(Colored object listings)
- - -

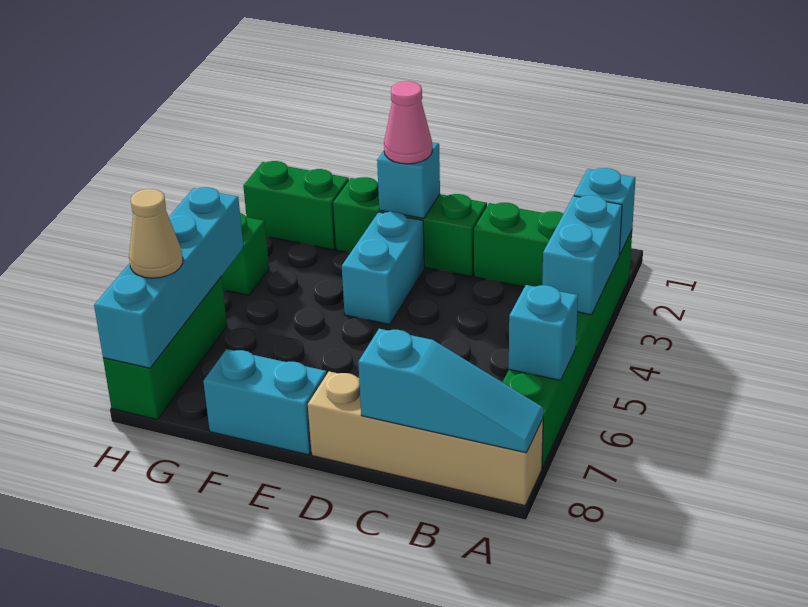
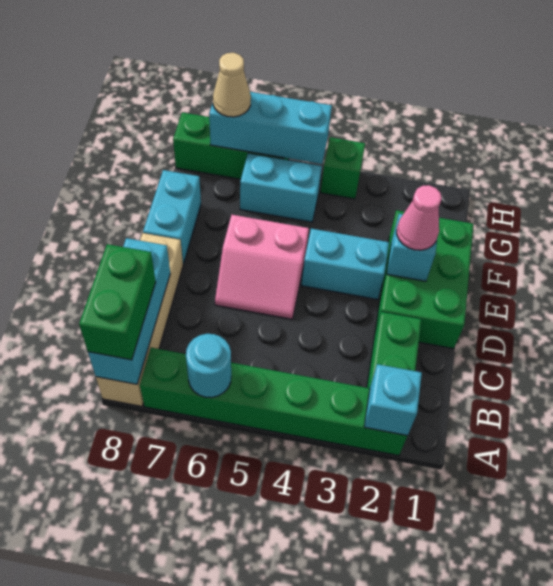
cyan brick A3:A4 level 2 -> cyan brick G5:G6 level 1
cyan brick A6 level 2 -> cyan round brick A6 level 2
cyan slope A8:C8 level 2 top C -> cyan brick A8:C8 level 2
green brick D2:F2 level 1 -> green brick D1:F2 level 1
none -> pink slope D5:E6 level 1 top E
green brick G2:H2 level 1 -> green brick A8:B8 level 3
cyan brick H5:H8 level 2 -> cyan brick H5:H7 level 2

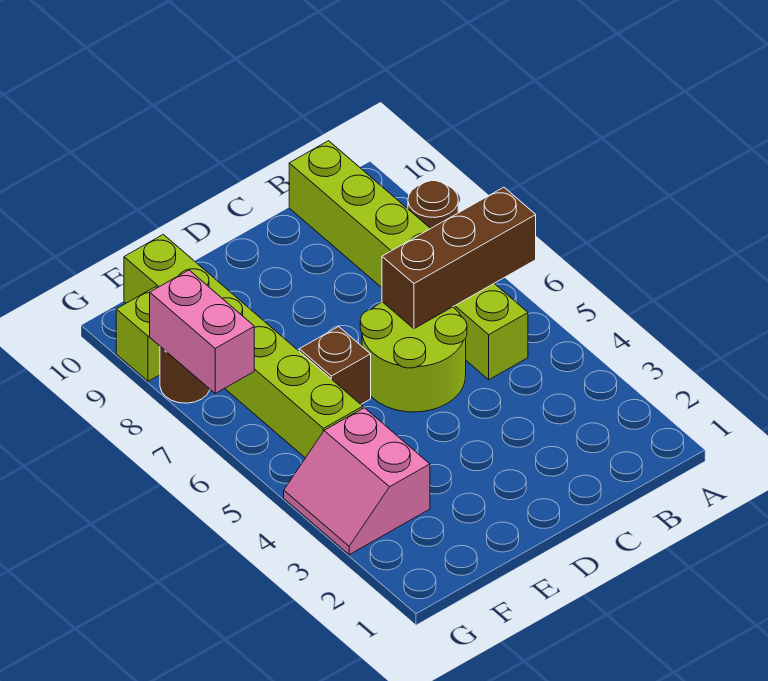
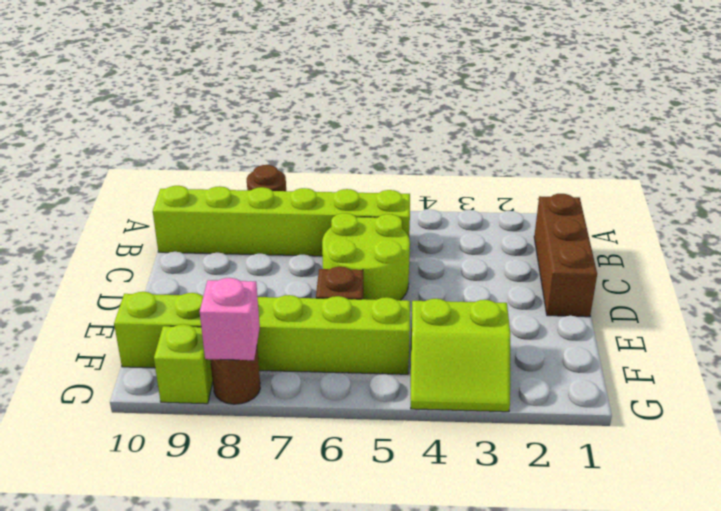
brown brick A6:C6 level 2 -> brown brick B1:D1 level 1
pink slope F3:G4 level 1 top F -> lime slope F3:G4 level 1 top F
pink brick G7:G8 level 2 -> pink brick G8 level 2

- - -

Required action:
Go through the entries above and copy each line with "brick" in it.

Exercise solution:
cyan brick A3:A4 level 2 -> cyan brick G5:G6 level 1
cyan brick A6 level 2 -> cyan round brick A6 level 2
cyan slope A8:C8 level 2 top C -> cyan brick A8:C8 level 2
green brick D2:F2 level 1 -> green brick D1:F2 level 1
green brick G2:H2 level 1 -> green brick A8:B8 level 3
cyan brick H5:H8 level 2 -> cyan brick H5:H7 level 2
brown brick A6:C6 level 2 -> brown brick B1:D1 level 1
pink brick G7:G8 level 2 -> pink brick G8 level 2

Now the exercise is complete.